## Problem statement
Only one stretch of the data below should be repeated: the lines from the line containing "brown cactus: 0 -> 1" through the line containing "black donut: 1 -> 2", inclusive, exactly as they are.

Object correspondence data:
+++

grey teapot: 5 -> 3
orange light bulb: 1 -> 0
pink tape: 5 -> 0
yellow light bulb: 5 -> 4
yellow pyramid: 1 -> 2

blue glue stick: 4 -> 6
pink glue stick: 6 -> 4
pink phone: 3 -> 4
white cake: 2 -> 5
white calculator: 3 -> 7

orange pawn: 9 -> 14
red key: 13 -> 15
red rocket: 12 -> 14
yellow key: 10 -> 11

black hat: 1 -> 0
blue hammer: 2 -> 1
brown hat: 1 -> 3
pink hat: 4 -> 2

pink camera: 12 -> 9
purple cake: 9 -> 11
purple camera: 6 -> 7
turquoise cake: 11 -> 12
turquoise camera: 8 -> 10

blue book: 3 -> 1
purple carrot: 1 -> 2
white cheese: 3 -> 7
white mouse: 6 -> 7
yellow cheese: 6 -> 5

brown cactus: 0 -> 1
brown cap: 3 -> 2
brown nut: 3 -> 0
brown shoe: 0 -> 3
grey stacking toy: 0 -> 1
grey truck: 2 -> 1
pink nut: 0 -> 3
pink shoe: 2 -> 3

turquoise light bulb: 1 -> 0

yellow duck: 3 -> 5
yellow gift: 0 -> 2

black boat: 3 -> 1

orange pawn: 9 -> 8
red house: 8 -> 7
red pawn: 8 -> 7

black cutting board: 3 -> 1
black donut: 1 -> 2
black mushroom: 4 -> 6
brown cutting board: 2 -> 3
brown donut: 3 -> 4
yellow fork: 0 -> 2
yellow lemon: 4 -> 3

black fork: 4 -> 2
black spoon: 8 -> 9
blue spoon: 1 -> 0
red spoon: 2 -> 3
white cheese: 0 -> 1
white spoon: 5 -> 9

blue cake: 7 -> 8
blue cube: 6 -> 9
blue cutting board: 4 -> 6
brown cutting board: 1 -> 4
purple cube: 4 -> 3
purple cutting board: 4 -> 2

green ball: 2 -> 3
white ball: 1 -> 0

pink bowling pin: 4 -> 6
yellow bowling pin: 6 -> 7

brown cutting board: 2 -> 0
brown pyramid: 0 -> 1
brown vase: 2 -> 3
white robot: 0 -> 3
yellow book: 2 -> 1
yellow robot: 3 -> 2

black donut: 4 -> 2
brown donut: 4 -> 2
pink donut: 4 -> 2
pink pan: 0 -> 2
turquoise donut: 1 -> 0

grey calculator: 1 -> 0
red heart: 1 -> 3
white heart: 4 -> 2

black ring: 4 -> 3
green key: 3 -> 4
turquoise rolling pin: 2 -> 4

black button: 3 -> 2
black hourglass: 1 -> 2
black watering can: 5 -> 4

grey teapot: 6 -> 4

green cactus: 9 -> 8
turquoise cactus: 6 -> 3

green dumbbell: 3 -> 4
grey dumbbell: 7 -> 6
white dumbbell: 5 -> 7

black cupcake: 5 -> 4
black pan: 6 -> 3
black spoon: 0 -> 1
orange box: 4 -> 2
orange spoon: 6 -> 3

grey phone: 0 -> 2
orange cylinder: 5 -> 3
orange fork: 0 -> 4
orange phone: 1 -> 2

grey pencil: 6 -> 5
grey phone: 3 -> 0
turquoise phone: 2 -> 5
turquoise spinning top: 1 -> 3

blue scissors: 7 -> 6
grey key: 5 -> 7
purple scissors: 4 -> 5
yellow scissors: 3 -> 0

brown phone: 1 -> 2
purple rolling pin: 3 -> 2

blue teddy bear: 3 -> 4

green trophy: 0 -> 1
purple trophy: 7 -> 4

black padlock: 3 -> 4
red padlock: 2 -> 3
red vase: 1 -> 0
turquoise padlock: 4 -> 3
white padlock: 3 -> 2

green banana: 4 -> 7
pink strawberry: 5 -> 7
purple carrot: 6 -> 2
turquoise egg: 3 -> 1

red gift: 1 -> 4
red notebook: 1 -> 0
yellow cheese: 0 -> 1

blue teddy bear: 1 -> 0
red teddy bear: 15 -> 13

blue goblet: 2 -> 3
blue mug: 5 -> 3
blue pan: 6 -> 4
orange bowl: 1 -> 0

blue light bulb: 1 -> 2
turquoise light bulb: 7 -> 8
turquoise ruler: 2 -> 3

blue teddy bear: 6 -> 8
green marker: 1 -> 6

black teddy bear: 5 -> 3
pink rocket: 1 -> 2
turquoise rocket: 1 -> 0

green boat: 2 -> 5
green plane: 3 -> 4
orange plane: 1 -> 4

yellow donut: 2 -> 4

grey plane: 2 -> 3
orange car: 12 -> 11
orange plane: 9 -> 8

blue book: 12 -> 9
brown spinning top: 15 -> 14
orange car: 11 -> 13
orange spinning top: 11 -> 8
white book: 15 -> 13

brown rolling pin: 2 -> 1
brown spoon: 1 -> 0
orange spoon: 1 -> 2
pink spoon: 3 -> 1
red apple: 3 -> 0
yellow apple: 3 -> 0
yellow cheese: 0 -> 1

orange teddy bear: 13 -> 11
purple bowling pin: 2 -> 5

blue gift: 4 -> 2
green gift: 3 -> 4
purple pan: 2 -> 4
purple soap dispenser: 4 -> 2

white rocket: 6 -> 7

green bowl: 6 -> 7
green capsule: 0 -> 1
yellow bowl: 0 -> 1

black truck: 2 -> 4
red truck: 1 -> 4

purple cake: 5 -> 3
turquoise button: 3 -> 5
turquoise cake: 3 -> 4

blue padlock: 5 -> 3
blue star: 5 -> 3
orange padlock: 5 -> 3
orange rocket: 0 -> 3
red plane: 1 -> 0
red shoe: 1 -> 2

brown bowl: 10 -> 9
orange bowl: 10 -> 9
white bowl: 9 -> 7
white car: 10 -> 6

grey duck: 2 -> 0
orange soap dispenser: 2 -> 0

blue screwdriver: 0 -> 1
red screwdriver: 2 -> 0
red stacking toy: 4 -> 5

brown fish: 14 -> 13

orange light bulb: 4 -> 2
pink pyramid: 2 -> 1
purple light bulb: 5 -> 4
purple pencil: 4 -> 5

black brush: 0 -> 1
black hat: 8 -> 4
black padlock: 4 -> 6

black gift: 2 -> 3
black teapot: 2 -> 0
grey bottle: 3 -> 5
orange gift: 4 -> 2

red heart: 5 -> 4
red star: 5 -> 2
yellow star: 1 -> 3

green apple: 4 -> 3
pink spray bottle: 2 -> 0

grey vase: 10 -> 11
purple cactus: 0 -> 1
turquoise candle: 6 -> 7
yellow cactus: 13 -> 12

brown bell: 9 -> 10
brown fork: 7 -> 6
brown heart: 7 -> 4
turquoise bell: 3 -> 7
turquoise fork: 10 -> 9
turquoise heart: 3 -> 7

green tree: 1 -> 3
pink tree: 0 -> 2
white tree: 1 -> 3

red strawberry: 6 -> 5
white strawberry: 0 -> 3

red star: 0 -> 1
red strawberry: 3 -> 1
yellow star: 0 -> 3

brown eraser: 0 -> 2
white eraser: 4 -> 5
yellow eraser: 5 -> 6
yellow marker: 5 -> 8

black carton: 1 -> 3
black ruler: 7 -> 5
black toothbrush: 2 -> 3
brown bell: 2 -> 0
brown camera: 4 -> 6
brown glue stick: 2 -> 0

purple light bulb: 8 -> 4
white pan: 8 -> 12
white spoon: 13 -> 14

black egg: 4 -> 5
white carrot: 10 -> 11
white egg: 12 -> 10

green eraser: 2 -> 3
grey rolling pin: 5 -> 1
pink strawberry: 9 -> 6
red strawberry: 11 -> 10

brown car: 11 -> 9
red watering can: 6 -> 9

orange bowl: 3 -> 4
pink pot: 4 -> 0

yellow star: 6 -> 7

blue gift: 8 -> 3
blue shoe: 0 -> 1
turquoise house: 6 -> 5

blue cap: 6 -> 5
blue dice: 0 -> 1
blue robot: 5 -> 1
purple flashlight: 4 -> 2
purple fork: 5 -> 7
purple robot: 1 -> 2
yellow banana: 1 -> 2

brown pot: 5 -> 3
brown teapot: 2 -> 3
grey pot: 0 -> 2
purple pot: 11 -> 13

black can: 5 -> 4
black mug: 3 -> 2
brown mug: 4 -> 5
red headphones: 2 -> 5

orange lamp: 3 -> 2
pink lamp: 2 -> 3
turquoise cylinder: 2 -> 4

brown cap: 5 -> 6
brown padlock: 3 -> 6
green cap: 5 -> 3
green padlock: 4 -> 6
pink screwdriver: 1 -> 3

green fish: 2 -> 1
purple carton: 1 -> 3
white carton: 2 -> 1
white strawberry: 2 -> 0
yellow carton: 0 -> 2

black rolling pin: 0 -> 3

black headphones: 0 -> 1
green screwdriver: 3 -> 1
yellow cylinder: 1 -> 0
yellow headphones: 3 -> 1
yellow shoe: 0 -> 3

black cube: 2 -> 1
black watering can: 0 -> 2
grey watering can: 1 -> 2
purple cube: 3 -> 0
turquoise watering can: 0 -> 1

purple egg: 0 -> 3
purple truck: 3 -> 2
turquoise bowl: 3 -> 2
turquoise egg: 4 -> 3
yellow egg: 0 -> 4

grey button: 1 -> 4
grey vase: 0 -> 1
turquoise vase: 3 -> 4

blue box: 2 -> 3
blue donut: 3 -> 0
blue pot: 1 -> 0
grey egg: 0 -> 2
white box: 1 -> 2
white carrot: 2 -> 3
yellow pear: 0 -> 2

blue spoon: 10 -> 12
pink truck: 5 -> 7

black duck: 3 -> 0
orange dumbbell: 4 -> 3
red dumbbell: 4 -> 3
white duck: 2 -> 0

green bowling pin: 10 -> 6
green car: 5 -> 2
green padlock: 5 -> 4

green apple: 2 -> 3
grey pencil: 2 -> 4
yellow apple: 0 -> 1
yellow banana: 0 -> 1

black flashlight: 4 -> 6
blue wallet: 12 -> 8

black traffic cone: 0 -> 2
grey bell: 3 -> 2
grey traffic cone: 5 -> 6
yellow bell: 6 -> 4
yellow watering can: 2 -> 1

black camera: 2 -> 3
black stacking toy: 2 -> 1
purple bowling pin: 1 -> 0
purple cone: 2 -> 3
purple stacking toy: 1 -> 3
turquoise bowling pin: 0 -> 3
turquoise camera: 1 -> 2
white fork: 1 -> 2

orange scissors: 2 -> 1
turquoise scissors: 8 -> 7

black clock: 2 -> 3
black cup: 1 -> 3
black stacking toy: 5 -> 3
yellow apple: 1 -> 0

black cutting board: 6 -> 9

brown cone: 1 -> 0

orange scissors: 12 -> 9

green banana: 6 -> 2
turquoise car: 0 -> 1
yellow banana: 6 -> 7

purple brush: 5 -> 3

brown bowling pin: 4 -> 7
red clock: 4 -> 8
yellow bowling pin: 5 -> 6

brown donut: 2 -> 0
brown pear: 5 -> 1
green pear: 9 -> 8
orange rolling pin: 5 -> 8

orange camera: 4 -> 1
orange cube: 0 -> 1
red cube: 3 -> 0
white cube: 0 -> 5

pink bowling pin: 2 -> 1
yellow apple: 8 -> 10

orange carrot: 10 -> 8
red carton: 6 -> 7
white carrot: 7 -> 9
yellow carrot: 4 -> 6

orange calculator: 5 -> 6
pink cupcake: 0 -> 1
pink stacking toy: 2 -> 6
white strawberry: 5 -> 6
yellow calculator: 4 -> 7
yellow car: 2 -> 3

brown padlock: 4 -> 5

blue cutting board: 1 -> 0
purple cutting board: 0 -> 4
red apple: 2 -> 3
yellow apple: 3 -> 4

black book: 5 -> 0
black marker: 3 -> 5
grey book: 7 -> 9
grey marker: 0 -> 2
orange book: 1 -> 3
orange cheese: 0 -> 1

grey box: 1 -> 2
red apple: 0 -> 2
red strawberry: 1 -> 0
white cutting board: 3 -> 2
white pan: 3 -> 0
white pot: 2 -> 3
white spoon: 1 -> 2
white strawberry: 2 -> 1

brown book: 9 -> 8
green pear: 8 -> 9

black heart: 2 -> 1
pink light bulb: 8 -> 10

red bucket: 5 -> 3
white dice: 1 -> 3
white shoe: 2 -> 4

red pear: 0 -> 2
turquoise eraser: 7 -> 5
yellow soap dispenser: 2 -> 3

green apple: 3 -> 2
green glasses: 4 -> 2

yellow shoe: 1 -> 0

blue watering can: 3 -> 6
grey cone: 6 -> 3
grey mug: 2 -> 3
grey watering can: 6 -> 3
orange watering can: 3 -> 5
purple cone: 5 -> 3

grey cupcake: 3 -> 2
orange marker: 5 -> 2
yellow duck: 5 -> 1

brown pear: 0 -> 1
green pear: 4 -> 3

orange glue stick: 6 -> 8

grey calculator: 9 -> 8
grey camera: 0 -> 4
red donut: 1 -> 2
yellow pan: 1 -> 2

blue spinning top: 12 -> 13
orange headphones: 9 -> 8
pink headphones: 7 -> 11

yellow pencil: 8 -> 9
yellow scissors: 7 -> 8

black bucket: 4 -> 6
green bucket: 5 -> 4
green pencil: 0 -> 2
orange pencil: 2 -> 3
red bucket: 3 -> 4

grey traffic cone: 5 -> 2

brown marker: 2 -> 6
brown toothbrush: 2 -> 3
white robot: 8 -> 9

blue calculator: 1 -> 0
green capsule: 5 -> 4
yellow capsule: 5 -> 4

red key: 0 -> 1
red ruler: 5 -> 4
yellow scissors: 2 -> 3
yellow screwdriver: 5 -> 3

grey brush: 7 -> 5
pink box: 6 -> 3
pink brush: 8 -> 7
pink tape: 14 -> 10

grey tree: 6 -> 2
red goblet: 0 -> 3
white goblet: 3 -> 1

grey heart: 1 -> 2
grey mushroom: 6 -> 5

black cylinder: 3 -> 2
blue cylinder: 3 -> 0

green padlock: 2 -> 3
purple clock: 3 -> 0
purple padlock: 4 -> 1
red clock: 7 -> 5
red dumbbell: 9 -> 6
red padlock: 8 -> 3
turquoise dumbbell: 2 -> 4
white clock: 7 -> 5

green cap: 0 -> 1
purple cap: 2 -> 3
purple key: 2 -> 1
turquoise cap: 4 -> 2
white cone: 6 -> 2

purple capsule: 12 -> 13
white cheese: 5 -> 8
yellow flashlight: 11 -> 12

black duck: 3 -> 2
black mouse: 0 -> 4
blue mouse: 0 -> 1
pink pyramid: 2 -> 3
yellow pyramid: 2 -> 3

+++

## Solution below
brown cactus: 0 -> 1
brown cap: 3 -> 2
brown nut: 3 -> 0
brown shoe: 0 -> 3
grey stacking toy: 0 -> 1
grey truck: 2 -> 1
pink nut: 0 -> 3
pink shoe: 2 -> 3

turquoise light bulb: 1 -> 0

yellow duck: 3 -> 5
yellow gift: 0 -> 2

black boat: 3 -> 1

orange pawn: 9 -> 8
red house: 8 -> 7
red pawn: 8 -> 7

black cutting board: 3 -> 1
black donut: 1 -> 2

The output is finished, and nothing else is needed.